Action item: In the copy, include all of the listing exactly and none of its pictures.

++++++++++

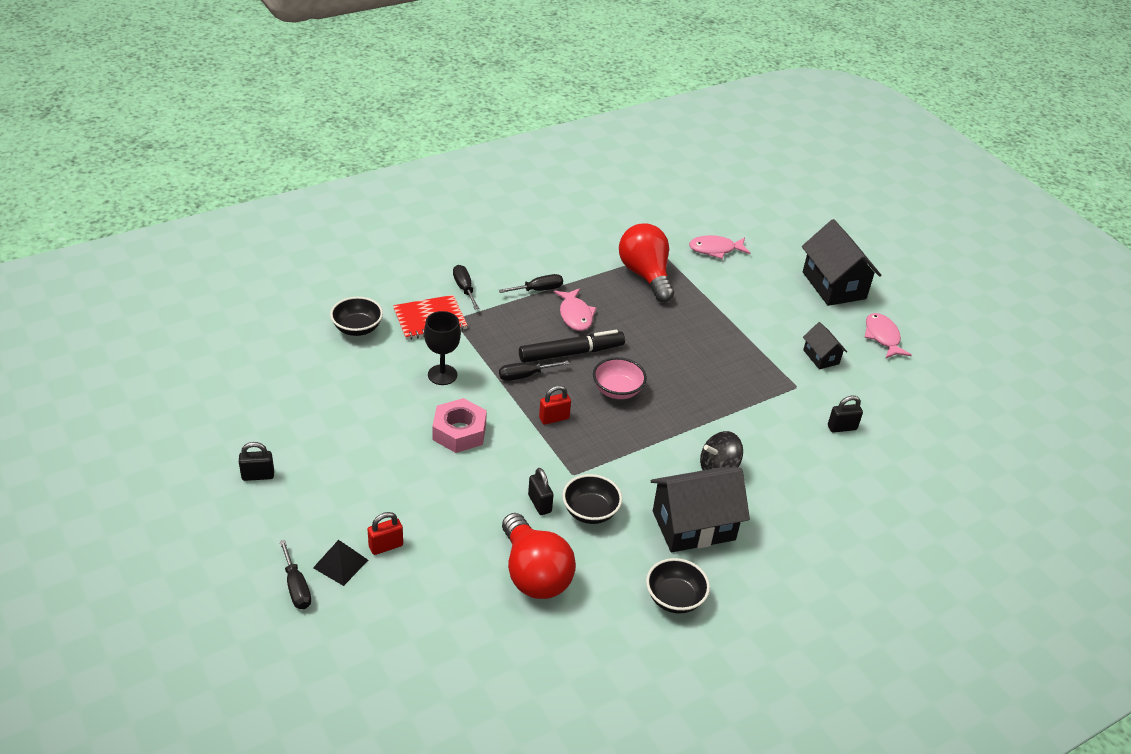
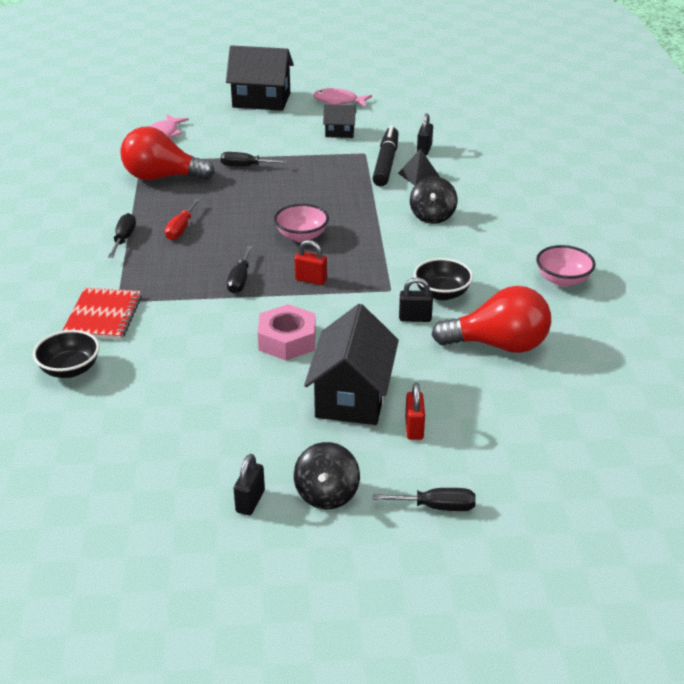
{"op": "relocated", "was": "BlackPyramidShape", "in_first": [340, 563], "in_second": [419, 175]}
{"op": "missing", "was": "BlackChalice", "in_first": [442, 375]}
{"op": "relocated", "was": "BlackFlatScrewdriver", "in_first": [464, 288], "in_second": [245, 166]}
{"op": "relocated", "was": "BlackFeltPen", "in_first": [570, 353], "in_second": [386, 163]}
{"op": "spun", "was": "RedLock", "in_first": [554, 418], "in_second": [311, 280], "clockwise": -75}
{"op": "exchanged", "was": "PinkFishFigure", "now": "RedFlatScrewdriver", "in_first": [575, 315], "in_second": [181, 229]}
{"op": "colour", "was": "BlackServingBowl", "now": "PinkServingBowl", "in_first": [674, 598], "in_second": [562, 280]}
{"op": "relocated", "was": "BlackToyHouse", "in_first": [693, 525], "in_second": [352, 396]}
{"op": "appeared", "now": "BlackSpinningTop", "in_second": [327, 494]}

++++++++++

Exercise result:
{"op": "relocated", "was": "BlackPyramidShape", "in_first": [340, 563], "in_second": [419, 175]}
{"op": "missing", "was": "BlackChalice", "in_first": [442, 375]}
{"op": "relocated", "was": "BlackFlatScrewdriver", "in_first": [464, 288], "in_second": [245, 166]}
{"op": "relocated", "was": "BlackFeltPen", "in_first": [570, 353], "in_second": [386, 163]}
{"op": "spun", "was": "RedLock", "in_first": [554, 418], "in_second": [311, 280], "clockwise": -75}
{"op": "exchanged", "was": "PinkFishFigure", "now": "RedFlatScrewdriver", "in_first": [575, 315], "in_second": [181, 229]}
{"op": "colour", "was": "BlackServingBowl", "now": "PinkServingBowl", "in_first": [674, 598], "in_second": [562, 280]}
{"op": "relocated", "was": "BlackToyHouse", "in_first": [693, 525], "in_second": [352, 396]}
{"op": "appeared", "now": "BlackSpinningTop", "in_second": [327, 494]}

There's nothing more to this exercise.